** Records for this task **
● ● ● ●

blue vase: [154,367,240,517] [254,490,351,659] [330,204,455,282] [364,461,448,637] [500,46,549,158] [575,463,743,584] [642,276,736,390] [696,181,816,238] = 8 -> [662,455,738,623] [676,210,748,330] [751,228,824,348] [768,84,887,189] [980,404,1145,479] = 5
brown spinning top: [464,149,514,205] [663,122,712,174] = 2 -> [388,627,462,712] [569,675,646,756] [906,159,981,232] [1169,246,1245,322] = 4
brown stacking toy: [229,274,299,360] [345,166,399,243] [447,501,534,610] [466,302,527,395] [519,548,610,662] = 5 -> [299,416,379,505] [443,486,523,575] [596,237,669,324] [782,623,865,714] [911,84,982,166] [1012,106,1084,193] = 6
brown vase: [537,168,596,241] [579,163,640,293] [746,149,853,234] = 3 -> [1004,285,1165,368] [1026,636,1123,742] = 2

● ● ● ●

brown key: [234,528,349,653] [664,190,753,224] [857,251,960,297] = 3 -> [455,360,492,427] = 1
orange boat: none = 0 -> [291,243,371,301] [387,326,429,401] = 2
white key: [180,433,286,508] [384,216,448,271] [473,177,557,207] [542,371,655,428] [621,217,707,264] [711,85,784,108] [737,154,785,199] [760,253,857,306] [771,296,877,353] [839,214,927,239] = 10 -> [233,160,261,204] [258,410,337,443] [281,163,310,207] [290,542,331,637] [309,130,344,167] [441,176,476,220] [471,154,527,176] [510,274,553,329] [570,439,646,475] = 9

● ● ● ●

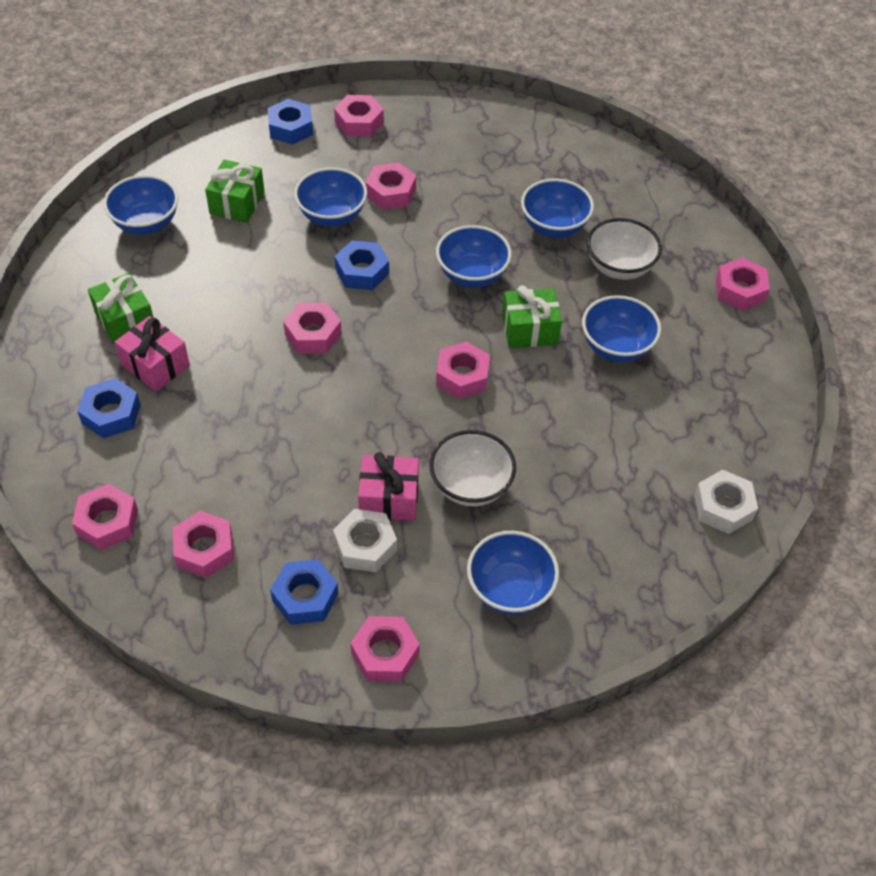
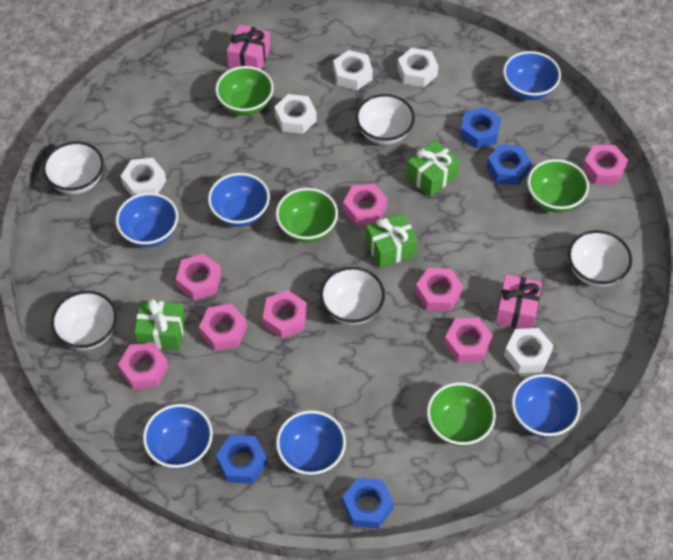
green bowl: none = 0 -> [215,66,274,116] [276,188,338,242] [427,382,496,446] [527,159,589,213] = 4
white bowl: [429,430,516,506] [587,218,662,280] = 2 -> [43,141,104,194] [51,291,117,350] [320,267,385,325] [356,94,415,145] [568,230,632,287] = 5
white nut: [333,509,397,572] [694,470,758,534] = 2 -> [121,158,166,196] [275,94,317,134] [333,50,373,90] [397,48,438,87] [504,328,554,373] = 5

● ● ● ●

All that is wanted is an exact copy of the lines above from the one with "brown key: [234,528,349,653]" through the one with "white key: [180,433,286,508]", with both ends included.

** Exercise output **
brown key: [234,528,349,653] [664,190,753,224] [857,251,960,297] = 3 -> [455,360,492,427] = 1
orange boat: none = 0 -> [291,243,371,301] [387,326,429,401] = 2
white key: [180,433,286,508] [384,216,448,271] [473,177,557,207] [542,371,655,428] [621,217,707,264] [711,85,784,108] [737,154,785,199] [760,253,857,306] [771,296,877,353] [839,214,927,239] = 10 -> [233,160,261,204] [258,410,337,443] [281,163,310,207] [290,542,331,637] [309,130,344,167] [441,176,476,220] [471,154,527,176] [510,274,553,329] [570,439,646,475] = 9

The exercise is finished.